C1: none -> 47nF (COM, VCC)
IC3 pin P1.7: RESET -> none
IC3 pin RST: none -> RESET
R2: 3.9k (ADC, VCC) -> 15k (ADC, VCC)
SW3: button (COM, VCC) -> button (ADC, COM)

* * *

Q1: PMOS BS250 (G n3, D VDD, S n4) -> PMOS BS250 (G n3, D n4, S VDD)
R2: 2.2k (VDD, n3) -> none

* * *

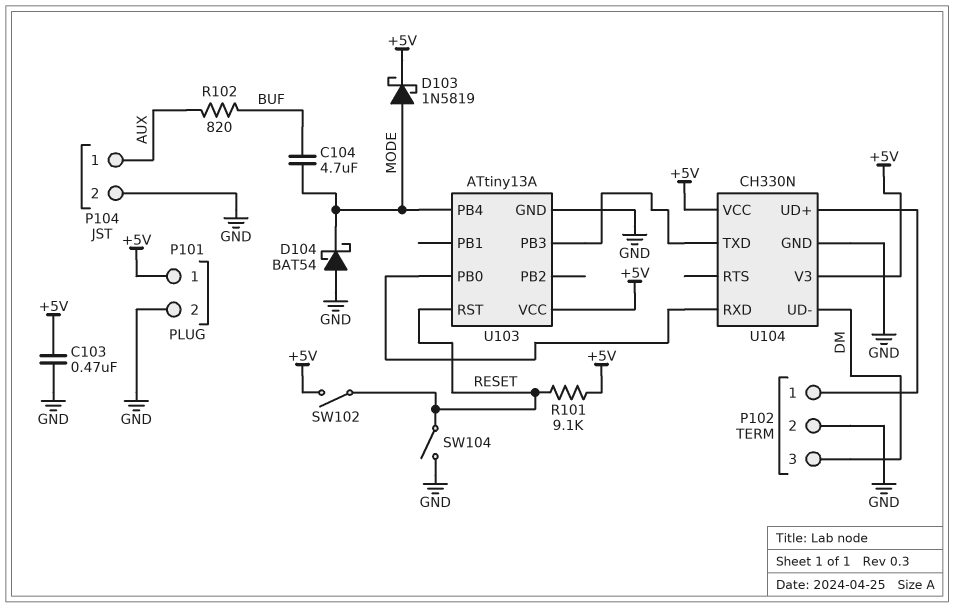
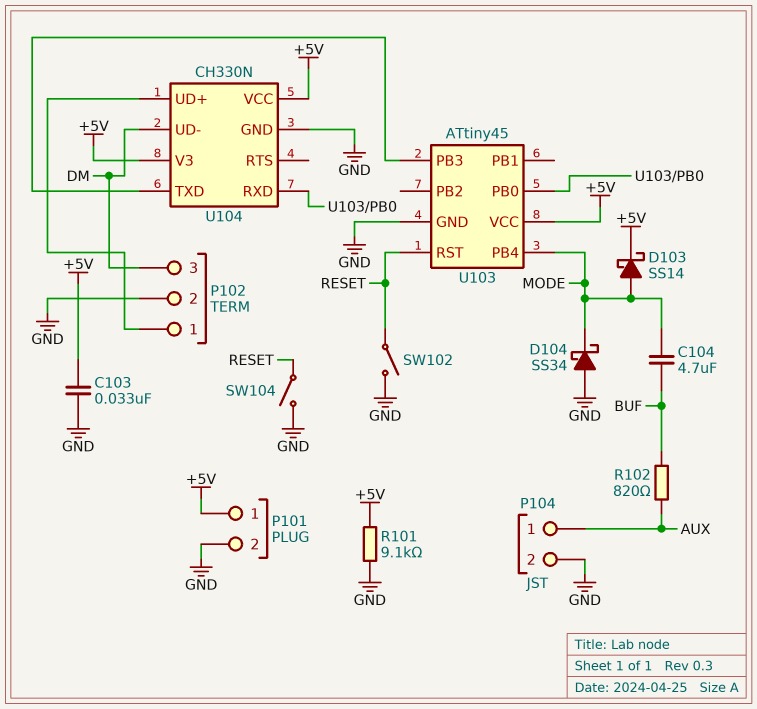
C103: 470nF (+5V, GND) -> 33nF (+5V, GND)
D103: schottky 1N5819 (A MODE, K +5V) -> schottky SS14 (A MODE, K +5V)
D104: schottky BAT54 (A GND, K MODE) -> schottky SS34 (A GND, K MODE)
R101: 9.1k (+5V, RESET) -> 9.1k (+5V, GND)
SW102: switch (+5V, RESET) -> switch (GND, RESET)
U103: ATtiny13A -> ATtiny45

TASK ITEM.
Tally up the lines of the data above where the string "none" appears, and give only the count.

EXERCISE RESULT.
4